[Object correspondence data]
◇ ◇ ◇ ◇ ◇ ◇ ◇

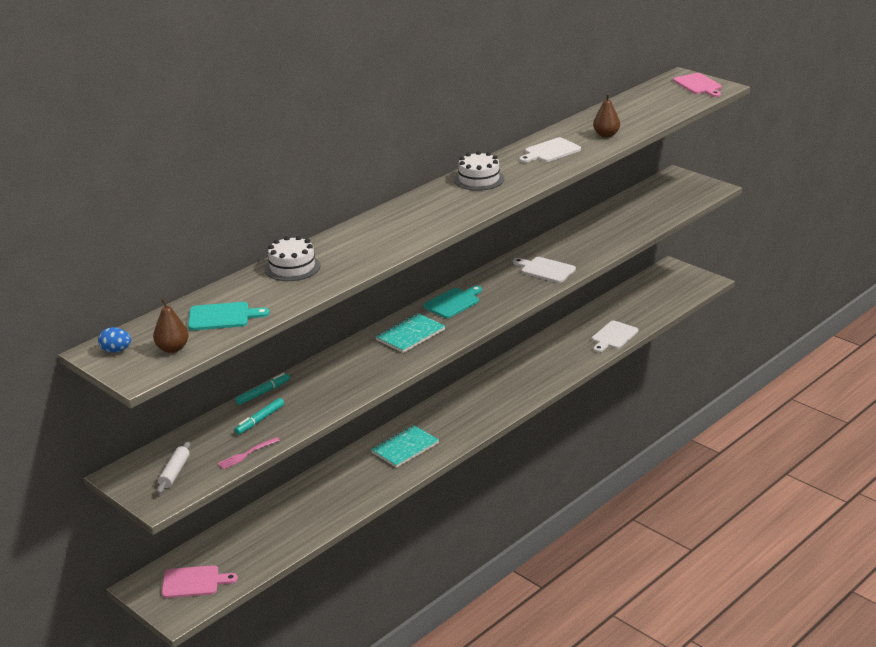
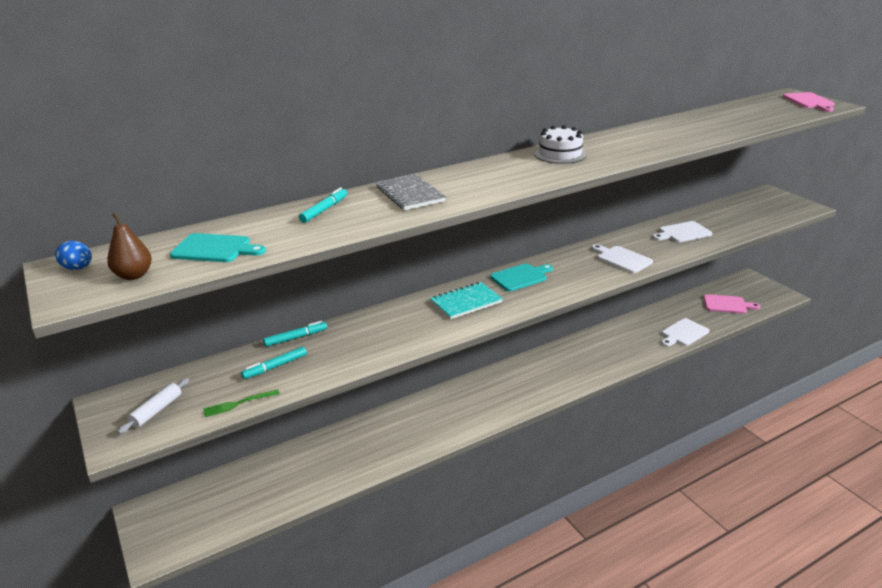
camera: 15 degrees right, 0 degrees up
(194, 582) = (191, 519): pink cutting board -> pink cutting board (727, 304)
(246, 454) = (238, 404): pink fork -> green fork
(292, 267) = (324, 210): white cake -> turquoise marker
(360, 241) = (410, 194): none -> grey notebook
(405, 448) = (452, 410): turquoise notebook -> none
(550, 151) = (643, 138): white cutting board -> white cutting board (683, 233)
(606, 135) = (705, 131): brown pear -> none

◇ ◇ ◇ ◇ ◇ ◇ ◇

(Your goal) Your answer must consist only of the lines from the one containing "(194, 582) = (191, 519): pink" through the last line of the data above, both included, exactly as written.

(Written response)
(194, 582) = (191, 519): pink cutting board -> pink cutting board (727, 304)
(246, 454) = (238, 404): pink fork -> green fork
(292, 267) = (324, 210): white cake -> turquoise marker
(360, 241) = (410, 194): none -> grey notebook
(405, 448) = (452, 410): turquoise notebook -> none
(550, 151) = (643, 138): white cutting board -> white cutting board (683, 233)
(606, 135) = (705, 131): brown pear -> none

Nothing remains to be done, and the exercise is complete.